= GOAL OF THE EXERCISE =
Starting with the line containing "none -> blue plate A5 level 2" and going on through the line containing "none -> red brick K6 level 2", return the lines of the data below exactly, and only those.

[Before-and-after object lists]
◆ ◆ ◆ ◆

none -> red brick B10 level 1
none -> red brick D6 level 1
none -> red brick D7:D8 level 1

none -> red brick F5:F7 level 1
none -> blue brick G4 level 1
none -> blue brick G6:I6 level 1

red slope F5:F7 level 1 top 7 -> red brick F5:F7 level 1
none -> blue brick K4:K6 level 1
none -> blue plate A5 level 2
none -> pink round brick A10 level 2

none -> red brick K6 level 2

◆ ◆ ◆ ◆

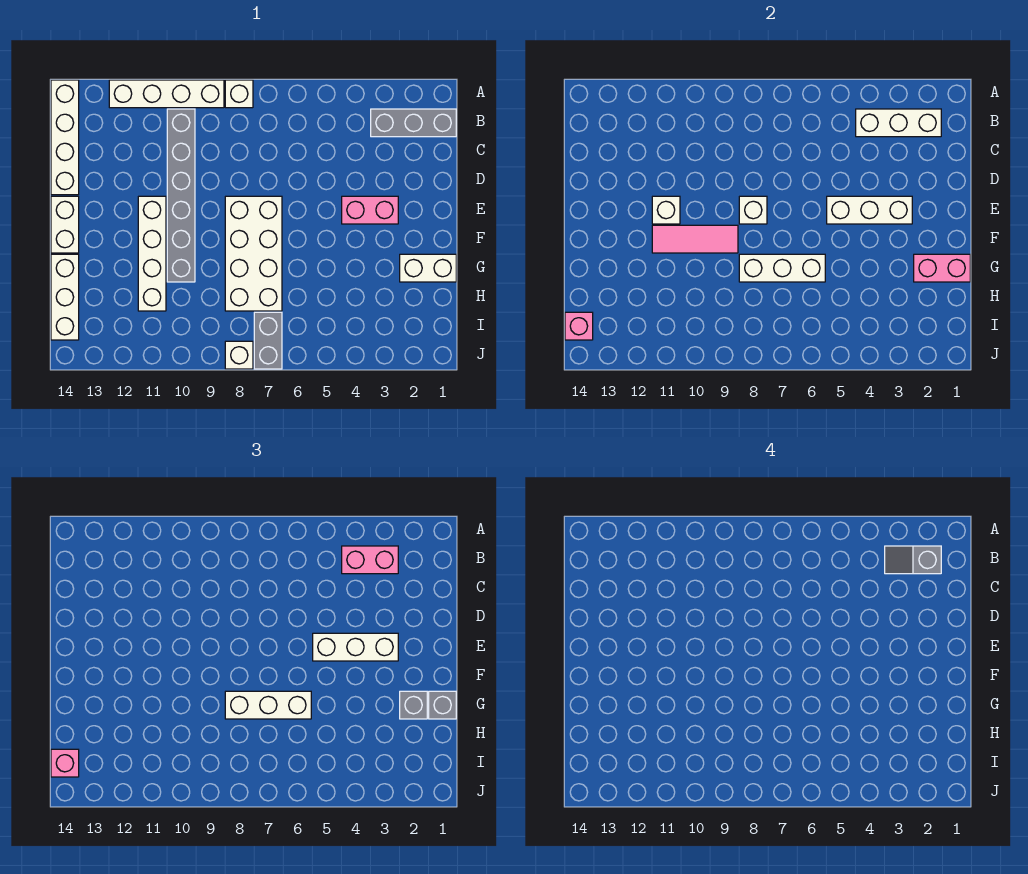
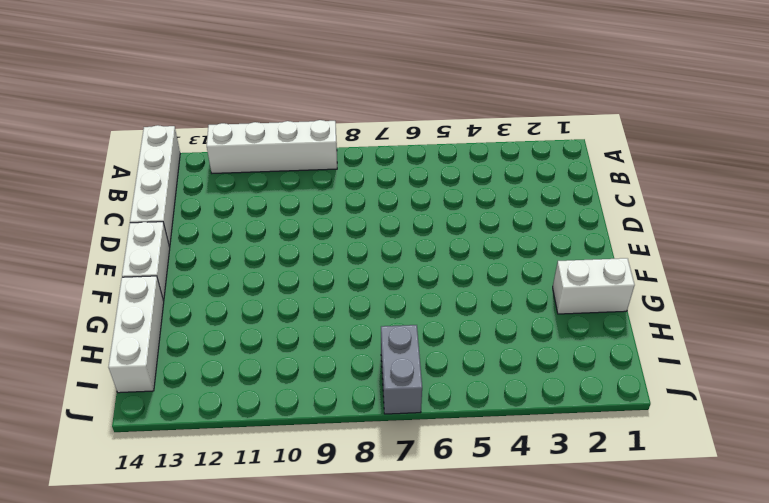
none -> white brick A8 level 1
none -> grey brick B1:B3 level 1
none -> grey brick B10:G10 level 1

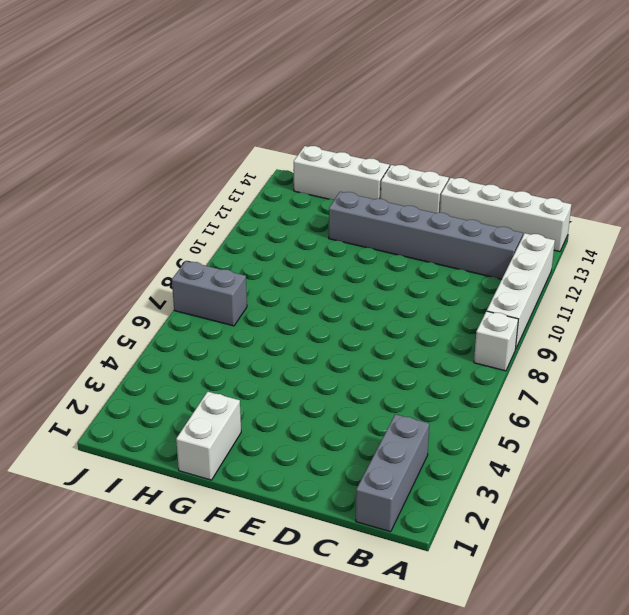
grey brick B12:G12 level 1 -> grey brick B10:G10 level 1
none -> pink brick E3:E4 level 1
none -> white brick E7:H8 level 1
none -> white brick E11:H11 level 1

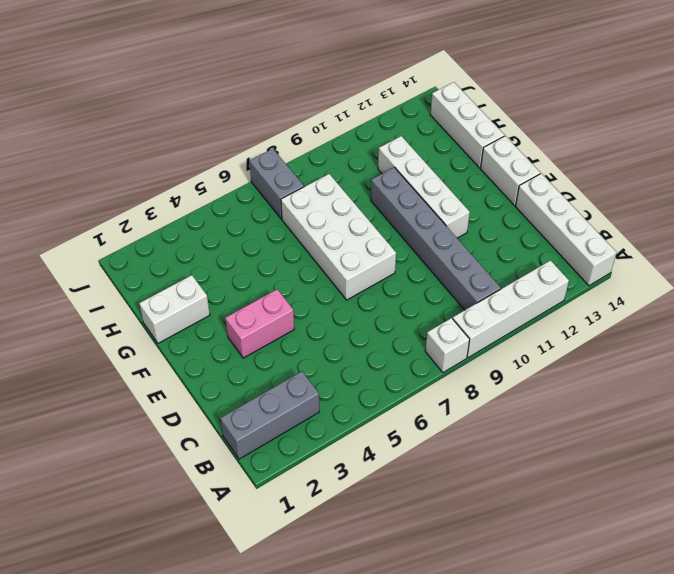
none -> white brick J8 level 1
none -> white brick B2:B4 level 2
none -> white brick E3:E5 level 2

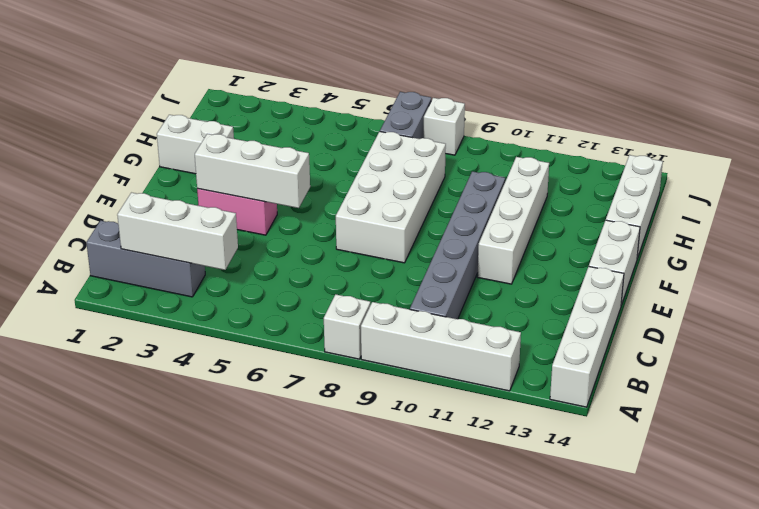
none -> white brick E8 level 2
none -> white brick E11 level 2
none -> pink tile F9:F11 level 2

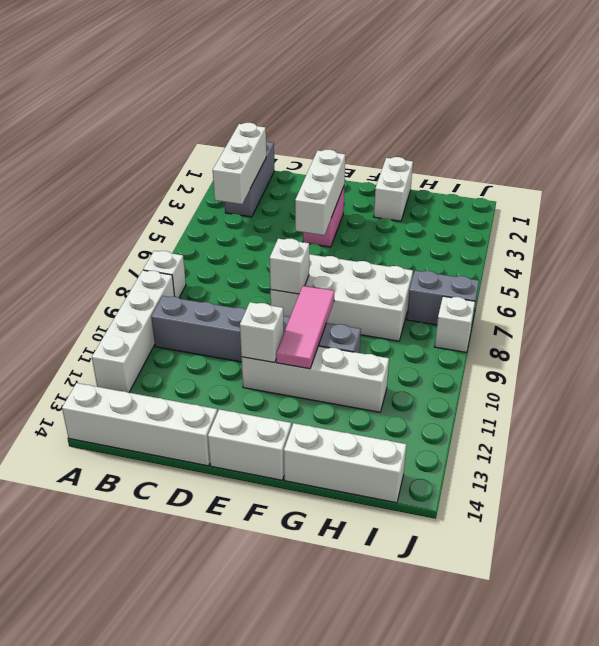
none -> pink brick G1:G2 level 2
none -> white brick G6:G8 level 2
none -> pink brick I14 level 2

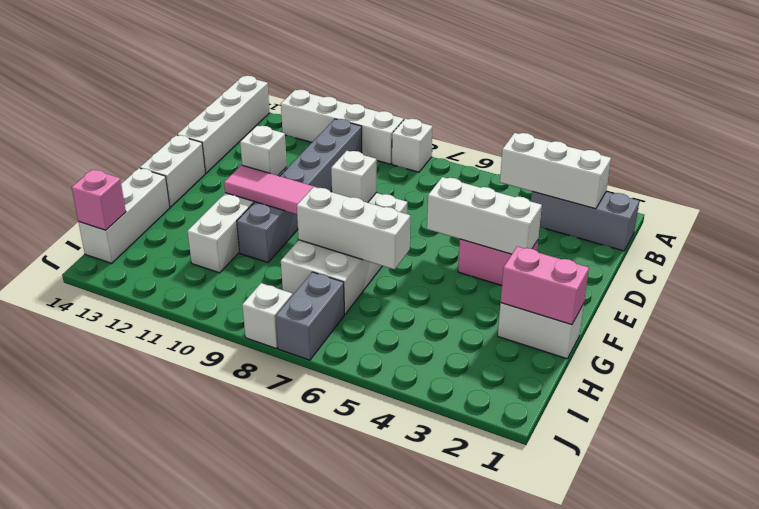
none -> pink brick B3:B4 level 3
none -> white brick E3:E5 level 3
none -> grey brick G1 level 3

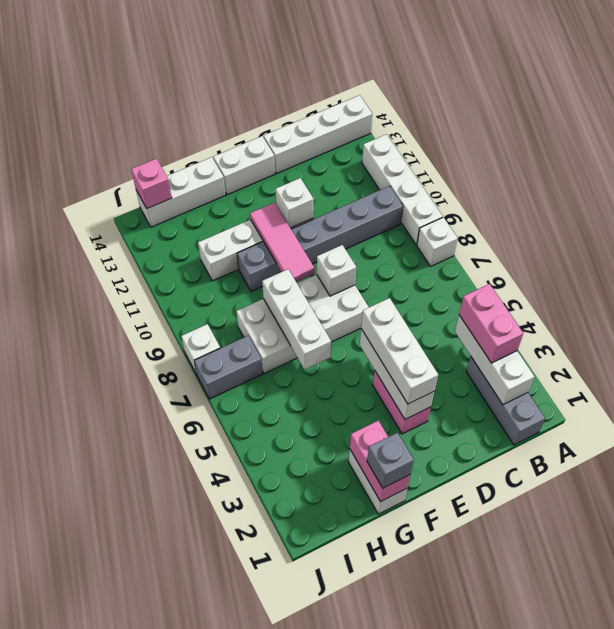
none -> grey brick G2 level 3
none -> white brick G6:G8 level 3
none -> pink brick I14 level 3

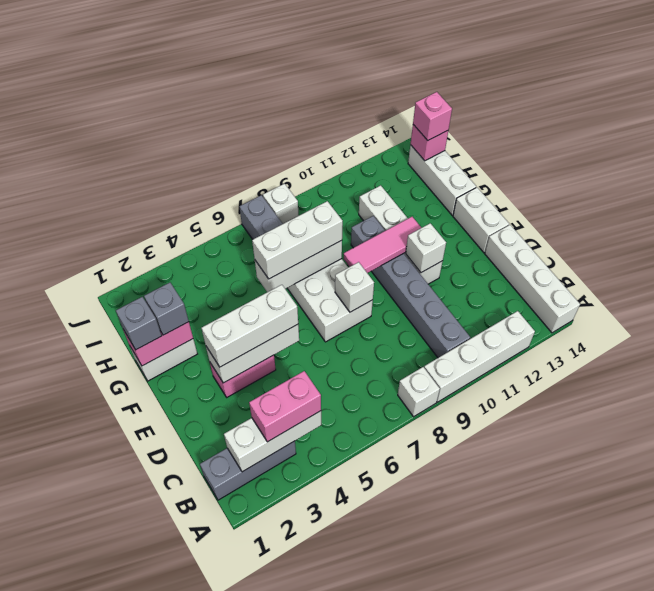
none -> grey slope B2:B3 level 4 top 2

◆ ◆ ◆ ◆

= REPLY =
none -> blue plate A5 level 2
none -> pink round brick A10 level 2

none -> red brick K6 level 2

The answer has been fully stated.